Activity: The result should be a faithful copy of every entry below, with the pictures left out.

Object transformation records
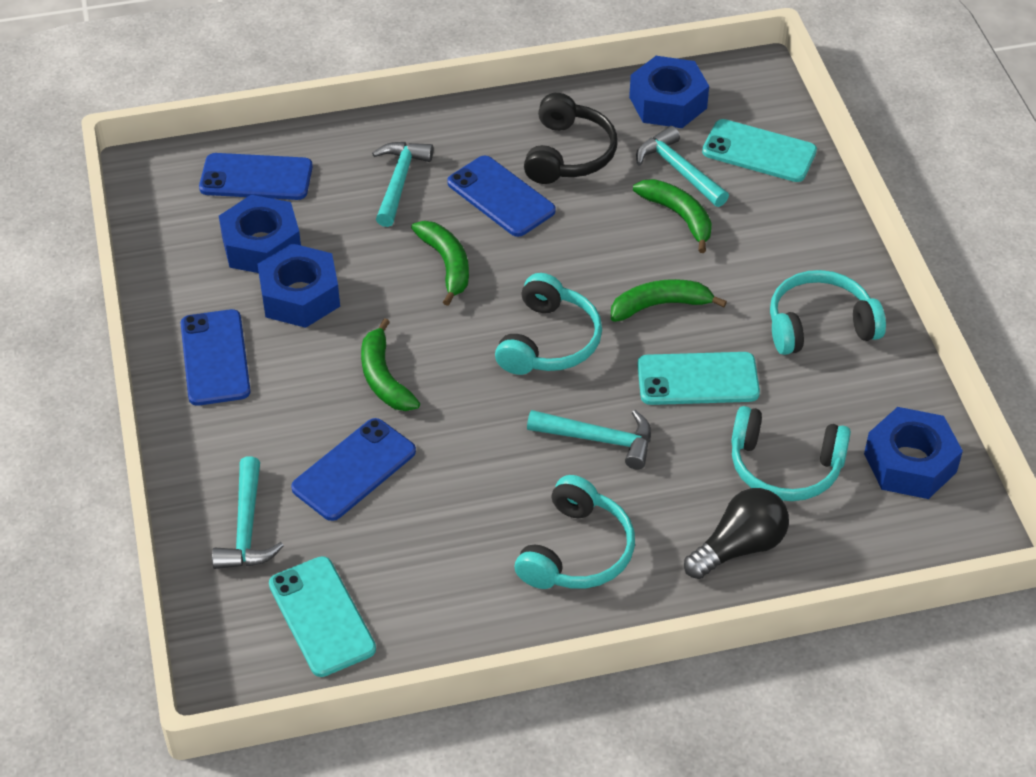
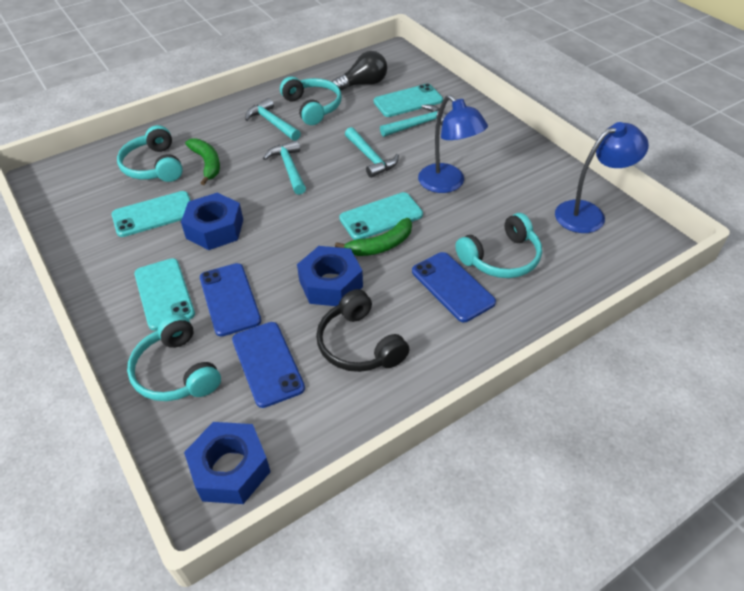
blue lamp: 0 -> 2
blue nut: 4 -> 3
blue phone: 4 -> 3
green banana: 4 -> 2
turquoise phone: 3 -> 4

Finished task:
blue lamp: 0 -> 2
blue nut: 4 -> 3
blue phone: 4 -> 3
green banana: 4 -> 2
turquoise phone: 3 -> 4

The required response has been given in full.